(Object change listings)
════

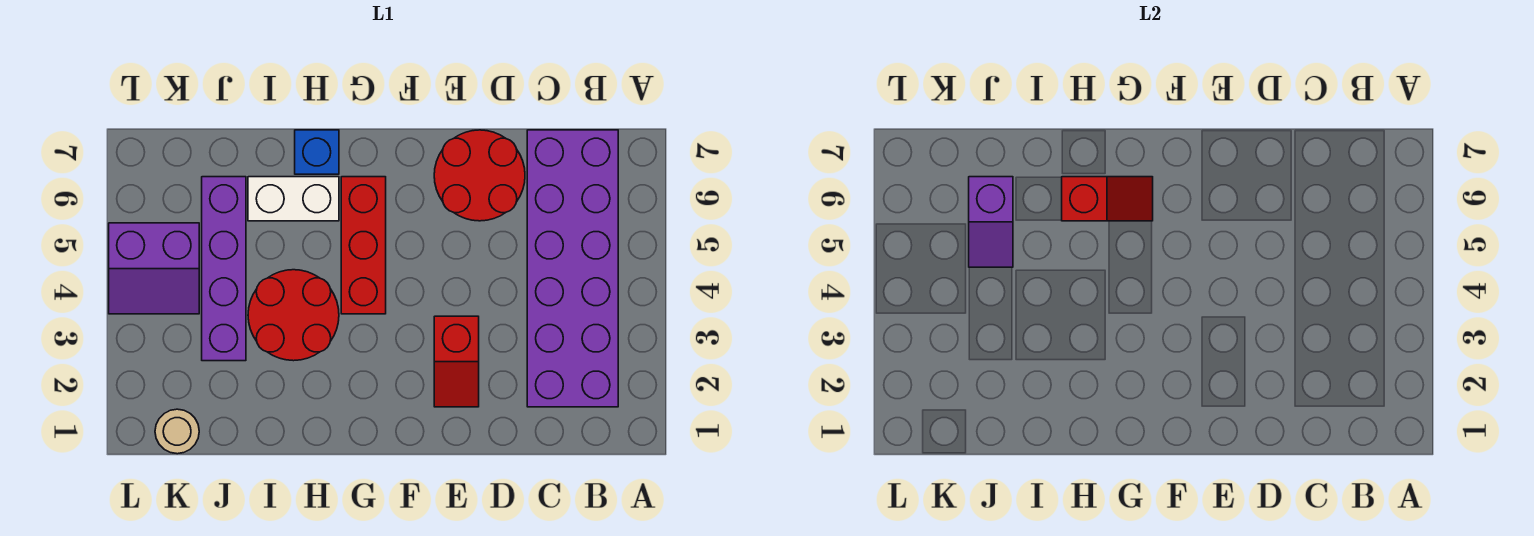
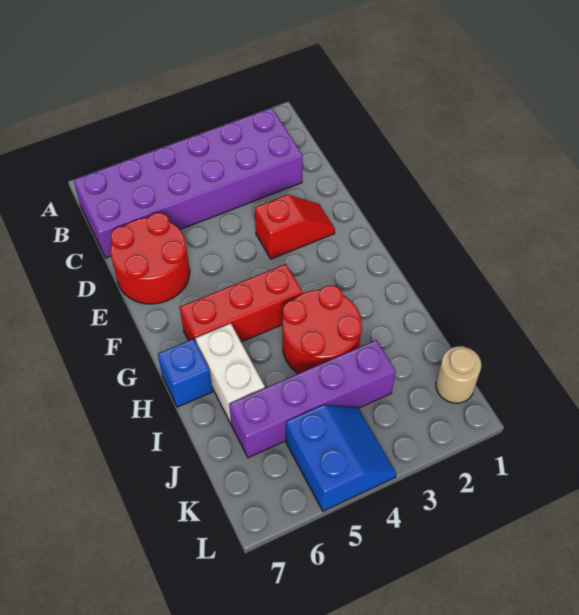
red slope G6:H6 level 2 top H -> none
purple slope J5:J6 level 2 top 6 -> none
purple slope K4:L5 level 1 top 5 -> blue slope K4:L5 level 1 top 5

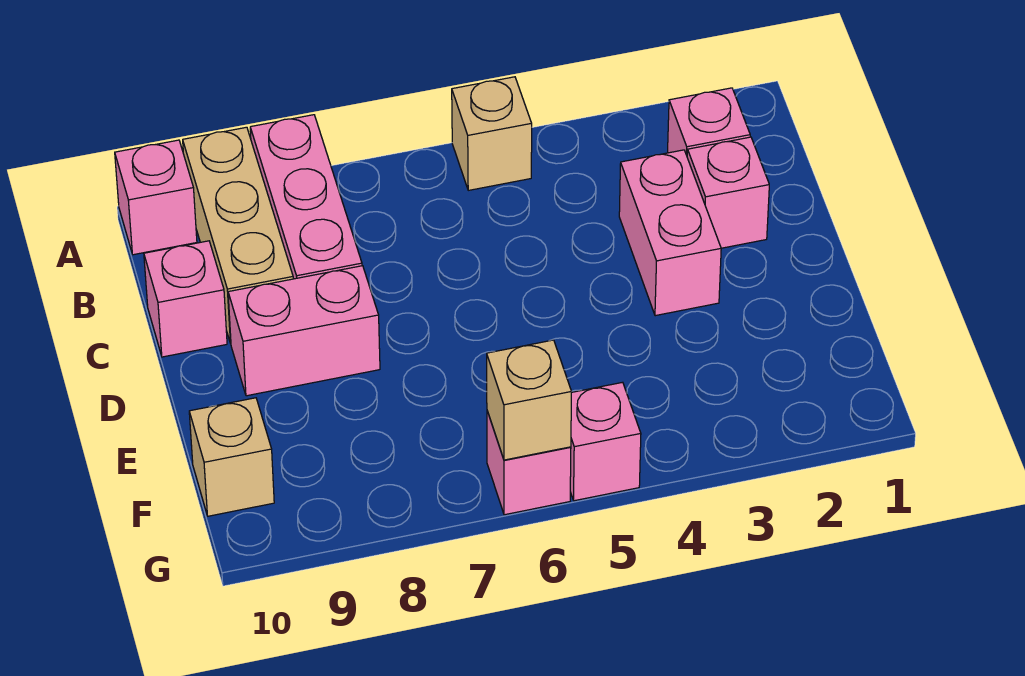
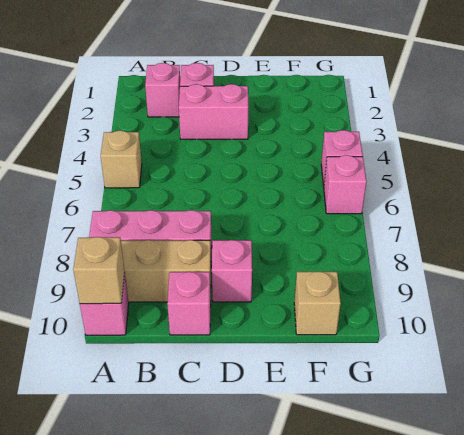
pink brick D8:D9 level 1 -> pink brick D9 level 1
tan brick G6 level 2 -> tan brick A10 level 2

════

WORK REQUIRED:
Where the word "none" occurs in a line of the records, copy that line.

WRITTEN ANSWER:
red slope G6:H6 level 2 top H -> none
purple slope J5:J6 level 2 top 6 -> none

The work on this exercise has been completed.